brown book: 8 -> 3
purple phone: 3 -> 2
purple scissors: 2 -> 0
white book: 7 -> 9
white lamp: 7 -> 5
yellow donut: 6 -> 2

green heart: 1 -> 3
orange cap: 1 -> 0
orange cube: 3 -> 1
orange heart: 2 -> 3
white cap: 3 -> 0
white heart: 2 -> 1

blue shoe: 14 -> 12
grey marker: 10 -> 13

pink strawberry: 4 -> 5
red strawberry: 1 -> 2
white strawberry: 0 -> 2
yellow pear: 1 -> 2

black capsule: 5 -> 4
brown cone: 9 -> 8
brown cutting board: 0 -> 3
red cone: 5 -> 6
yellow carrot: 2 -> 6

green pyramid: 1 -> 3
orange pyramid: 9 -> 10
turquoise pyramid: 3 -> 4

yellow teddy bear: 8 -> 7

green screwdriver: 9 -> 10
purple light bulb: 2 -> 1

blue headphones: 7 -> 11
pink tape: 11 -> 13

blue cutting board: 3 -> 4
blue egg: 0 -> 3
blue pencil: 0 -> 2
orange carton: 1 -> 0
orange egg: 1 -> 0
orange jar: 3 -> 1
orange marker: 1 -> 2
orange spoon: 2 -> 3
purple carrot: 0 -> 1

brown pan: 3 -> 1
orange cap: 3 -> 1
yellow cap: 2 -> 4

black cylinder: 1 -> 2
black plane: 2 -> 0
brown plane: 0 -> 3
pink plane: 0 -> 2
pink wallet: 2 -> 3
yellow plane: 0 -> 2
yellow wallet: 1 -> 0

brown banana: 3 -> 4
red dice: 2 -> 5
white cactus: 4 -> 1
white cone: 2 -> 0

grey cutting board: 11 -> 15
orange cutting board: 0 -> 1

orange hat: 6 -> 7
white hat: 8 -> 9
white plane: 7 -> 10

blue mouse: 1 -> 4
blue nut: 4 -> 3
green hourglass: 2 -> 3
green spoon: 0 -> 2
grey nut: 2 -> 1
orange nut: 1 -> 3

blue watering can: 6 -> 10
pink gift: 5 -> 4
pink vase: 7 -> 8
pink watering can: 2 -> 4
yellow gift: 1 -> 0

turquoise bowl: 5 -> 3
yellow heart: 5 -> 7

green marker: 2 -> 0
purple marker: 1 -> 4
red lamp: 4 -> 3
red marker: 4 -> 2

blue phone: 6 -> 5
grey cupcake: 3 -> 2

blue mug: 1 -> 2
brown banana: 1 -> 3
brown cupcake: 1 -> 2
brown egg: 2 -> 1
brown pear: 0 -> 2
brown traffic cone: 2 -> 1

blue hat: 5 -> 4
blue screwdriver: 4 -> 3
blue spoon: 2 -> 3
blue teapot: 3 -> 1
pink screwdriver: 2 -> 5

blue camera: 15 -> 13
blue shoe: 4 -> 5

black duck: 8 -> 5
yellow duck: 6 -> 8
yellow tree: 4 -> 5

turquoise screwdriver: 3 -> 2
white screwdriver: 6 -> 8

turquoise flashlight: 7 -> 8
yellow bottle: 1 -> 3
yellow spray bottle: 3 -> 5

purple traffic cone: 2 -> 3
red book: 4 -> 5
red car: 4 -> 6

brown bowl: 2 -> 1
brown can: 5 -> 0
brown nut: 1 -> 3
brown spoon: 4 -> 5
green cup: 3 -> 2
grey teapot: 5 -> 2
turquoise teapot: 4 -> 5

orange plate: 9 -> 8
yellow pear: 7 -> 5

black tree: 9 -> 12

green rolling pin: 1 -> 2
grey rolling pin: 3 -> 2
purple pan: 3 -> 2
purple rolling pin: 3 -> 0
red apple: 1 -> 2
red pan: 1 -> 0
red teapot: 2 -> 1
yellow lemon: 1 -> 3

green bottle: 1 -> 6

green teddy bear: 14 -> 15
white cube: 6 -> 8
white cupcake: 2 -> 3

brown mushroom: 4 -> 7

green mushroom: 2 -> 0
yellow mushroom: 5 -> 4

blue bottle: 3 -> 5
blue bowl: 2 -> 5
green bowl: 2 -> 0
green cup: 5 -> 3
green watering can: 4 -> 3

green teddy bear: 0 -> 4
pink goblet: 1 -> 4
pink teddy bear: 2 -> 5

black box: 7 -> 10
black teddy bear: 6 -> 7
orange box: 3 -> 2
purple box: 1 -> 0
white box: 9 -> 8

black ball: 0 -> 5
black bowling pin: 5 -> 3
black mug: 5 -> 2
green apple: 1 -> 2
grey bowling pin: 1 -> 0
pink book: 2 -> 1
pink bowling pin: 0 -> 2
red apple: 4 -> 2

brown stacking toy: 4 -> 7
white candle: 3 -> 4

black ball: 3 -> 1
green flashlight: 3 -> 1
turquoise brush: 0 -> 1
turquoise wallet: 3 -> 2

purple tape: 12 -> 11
+ + + + +
Work to be completed: When you reach the line with "blue egg: 0 -> 3" in the records above, start writing out lines exactly, and stop once the line with "black teddy bear: 6 -> 7" has been written; include nothing else.

Written answer:
blue egg: 0 -> 3
blue pencil: 0 -> 2
orange carton: 1 -> 0
orange egg: 1 -> 0
orange jar: 3 -> 1
orange marker: 1 -> 2
orange spoon: 2 -> 3
purple carrot: 0 -> 1

brown pan: 3 -> 1
orange cap: 3 -> 1
yellow cap: 2 -> 4

black cylinder: 1 -> 2
black plane: 2 -> 0
brown plane: 0 -> 3
pink plane: 0 -> 2
pink wallet: 2 -> 3
yellow plane: 0 -> 2
yellow wallet: 1 -> 0

brown banana: 3 -> 4
red dice: 2 -> 5
white cactus: 4 -> 1
white cone: 2 -> 0

grey cutting board: 11 -> 15
orange cutting board: 0 -> 1

orange hat: 6 -> 7
white hat: 8 -> 9
white plane: 7 -> 10

blue mouse: 1 -> 4
blue nut: 4 -> 3
green hourglass: 2 -> 3
green spoon: 0 -> 2
grey nut: 2 -> 1
orange nut: 1 -> 3

blue watering can: 6 -> 10
pink gift: 5 -> 4
pink vase: 7 -> 8
pink watering can: 2 -> 4
yellow gift: 1 -> 0

turquoise bowl: 5 -> 3
yellow heart: 5 -> 7

green marker: 2 -> 0
purple marker: 1 -> 4
red lamp: 4 -> 3
red marker: 4 -> 2

blue phone: 6 -> 5
grey cupcake: 3 -> 2

blue mug: 1 -> 2
brown banana: 1 -> 3
brown cupcake: 1 -> 2
brown egg: 2 -> 1
brown pear: 0 -> 2
brown traffic cone: 2 -> 1

blue hat: 5 -> 4
blue screwdriver: 4 -> 3
blue spoon: 2 -> 3
blue teapot: 3 -> 1
pink screwdriver: 2 -> 5

blue camera: 15 -> 13
blue shoe: 4 -> 5

black duck: 8 -> 5
yellow duck: 6 -> 8
yellow tree: 4 -> 5

turquoise screwdriver: 3 -> 2
white screwdriver: 6 -> 8

turquoise flashlight: 7 -> 8
yellow bottle: 1 -> 3
yellow spray bottle: 3 -> 5

purple traffic cone: 2 -> 3
red book: 4 -> 5
red car: 4 -> 6

brown bowl: 2 -> 1
brown can: 5 -> 0
brown nut: 1 -> 3
brown spoon: 4 -> 5
green cup: 3 -> 2
grey teapot: 5 -> 2
turquoise teapot: 4 -> 5

orange plate: 9 -> 8
yellow pear: 7 -> 5

black tree: 9 -> 12

green rolling pin: 1 -> 2
grey rolling pin: 3 -> 2
purple pan: 3 -> 2
purple rolling pin: 3 -> 0
red apple: 1 -> 2
red pan: 1 -> 0
red teapot: 2 -> 1
yellow lemon: 1 -> 3

green bottle: 1 -> 6

green teddy bear: 14 -> 15
white cube: 6 -> 8
white cupcake: 2 -> 3

brown mushroom: 4 -> 7

green mushroom: 2 -> 0
yellow mushroom: 5 -> 4

blue bottle: 3 -> 5
blue bowl: 2 -> 5
green bowl: 2 -> 0
green cup: 5 -> 3
green watering can: 4 -> 3

green teddy bear: 0 -> 4
pink goblet: 1 -> 4
pink teddy bear: 2 -> 5

black box: 7 -> 10
black teddy bear: 6 -> 7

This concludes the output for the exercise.